▶ Problem to solve:
Please retype the data in full and exactly; the pictures are not part of the copy.

▶ Supplied entries:
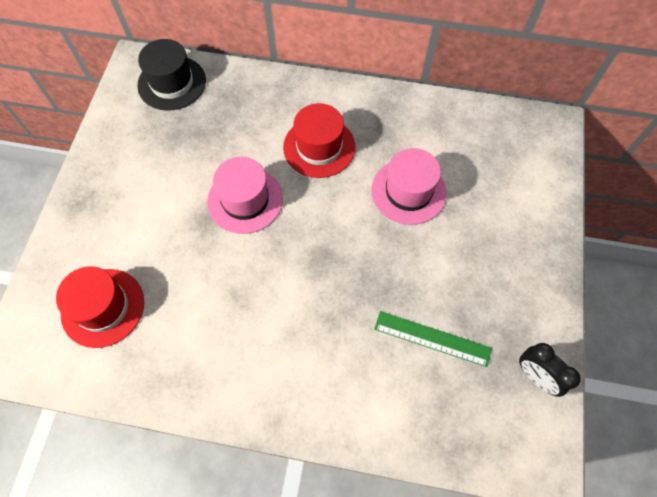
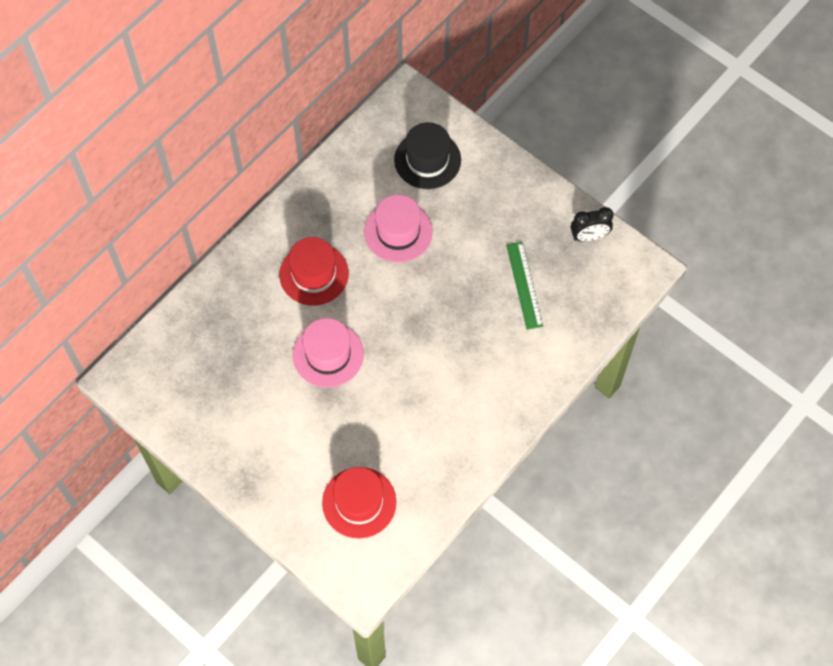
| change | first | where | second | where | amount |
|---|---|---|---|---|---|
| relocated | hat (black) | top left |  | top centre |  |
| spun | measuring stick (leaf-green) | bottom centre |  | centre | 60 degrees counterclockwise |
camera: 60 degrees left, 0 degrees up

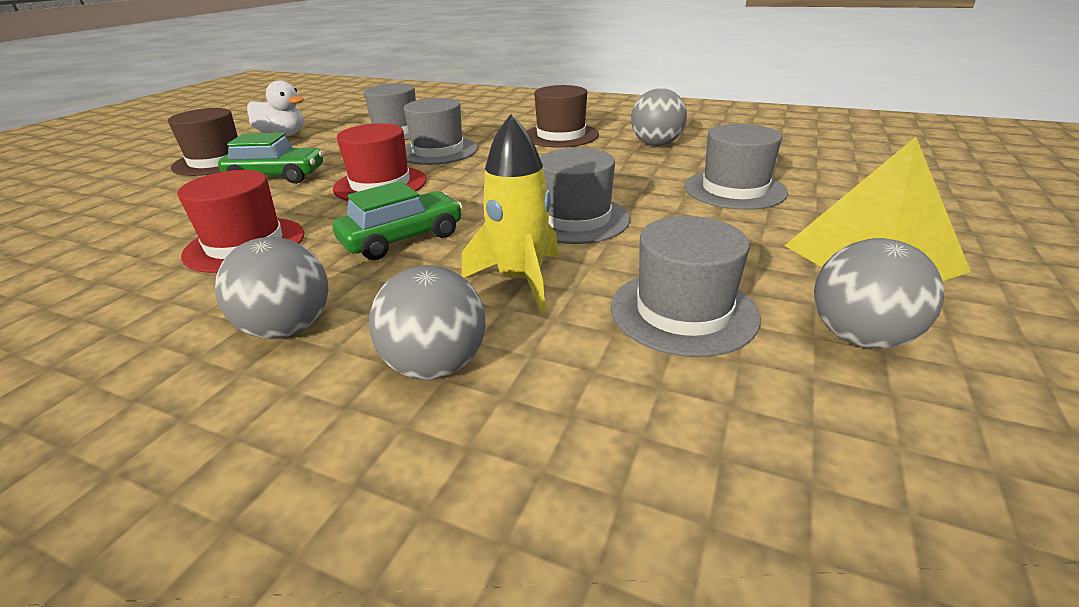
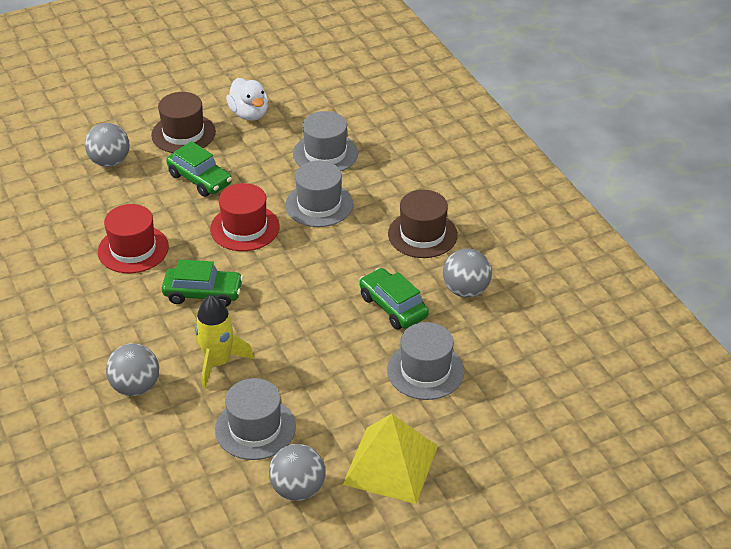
| change | first | where | second | where | amount |
|---|---|---|---|---|---|
| missing | hat (ash-grey) (no. 3 from left) | top centre |  |  |  |
| relocated | ball (ash-grey) (no. 1 from left) | middle left |  | top left |  |
| appeared |  |  | automobile (leaf-green) (no. 3 from left) | centre |  |
camera: 40 degrees right, 10 degrees up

▶ Result for this task:
| change | first | where | second | where | amount |
|---|---|---|---|---|---|
| relocated | hat (black) | top left |  | top centre |  |
| spun | measuring stick (leaf-green) | bottom centre |  | centre | 60 degrees counterclockwise |
camera: 60 degrees left, 0 degrees up

| change | first | where | second | where | amount |
|---|---|---|---|---|---|
| missing | hat (ash-grey) (no. 3 from left) | top centre |  |  |  |
| relocated | ball (ash-grey) (no. 1 from left) | middle left |  | top left |  |
| appeared |  |  | automobile (leaf-green) (no. 3 from left) | centre |  |
camera: 40 degrees right, 10 degrees up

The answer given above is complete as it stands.